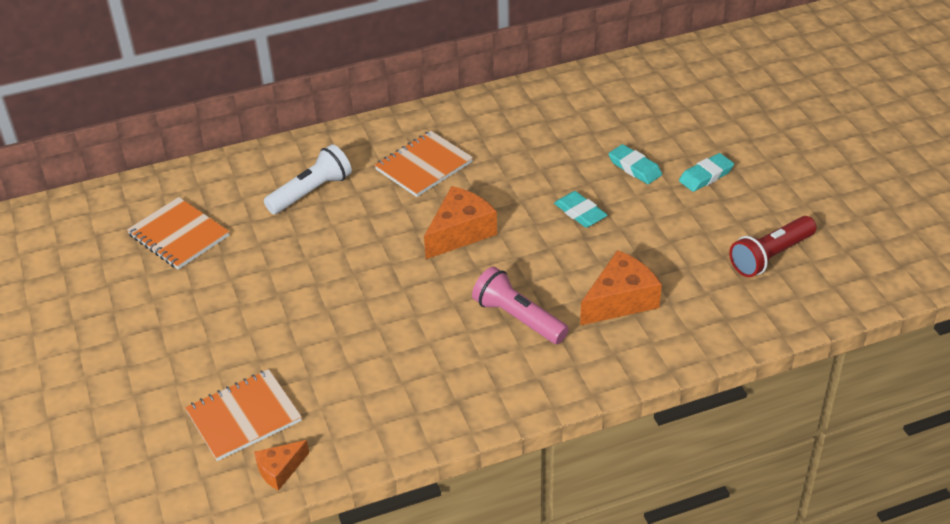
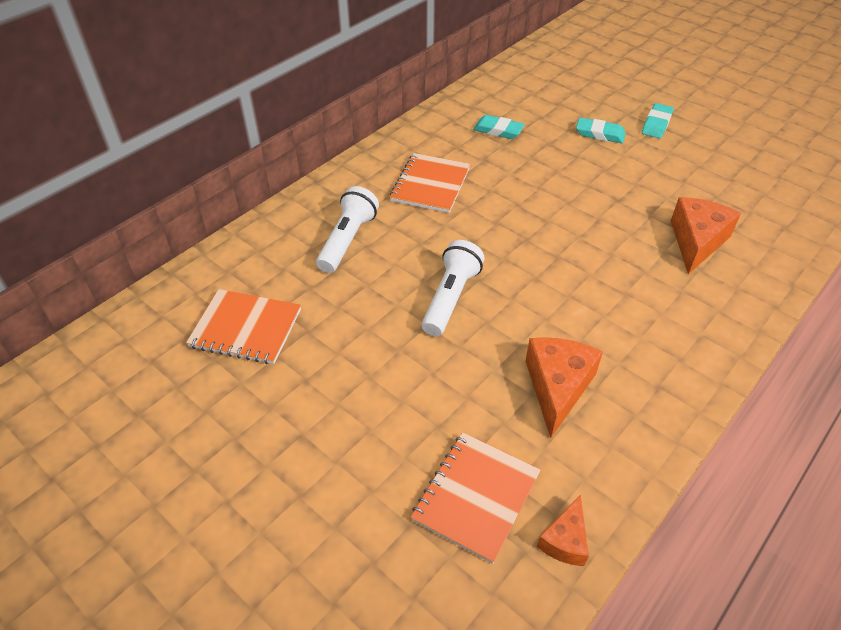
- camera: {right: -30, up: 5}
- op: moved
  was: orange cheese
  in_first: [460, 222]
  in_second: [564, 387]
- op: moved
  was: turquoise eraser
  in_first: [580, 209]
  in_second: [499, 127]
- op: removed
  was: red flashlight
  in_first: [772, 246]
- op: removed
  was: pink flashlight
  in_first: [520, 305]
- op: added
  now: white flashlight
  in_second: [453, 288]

__WHAT NEEDS TO BE DONE__.
Output all of the records exactly as they appear above, but not the pictures.

__SOLUTION TO THIS EXERCISE__.
- camera: {right: -30, up: 5}
- op: moved
  was: orange cheese
  in_first: [460, 222]
  in_second: [564, 387]
- op: moved
  was: turquoise eraser
  in_first: [580, 209]
  in_second: [499, 127]
- op: removed
  was: red flashlight
  in_first: [772, 246]
- op: removed
  was: pink flashlight
  in_first: [520, 305]
- op: added
  now: white flashlight
  in_second: [453, 288]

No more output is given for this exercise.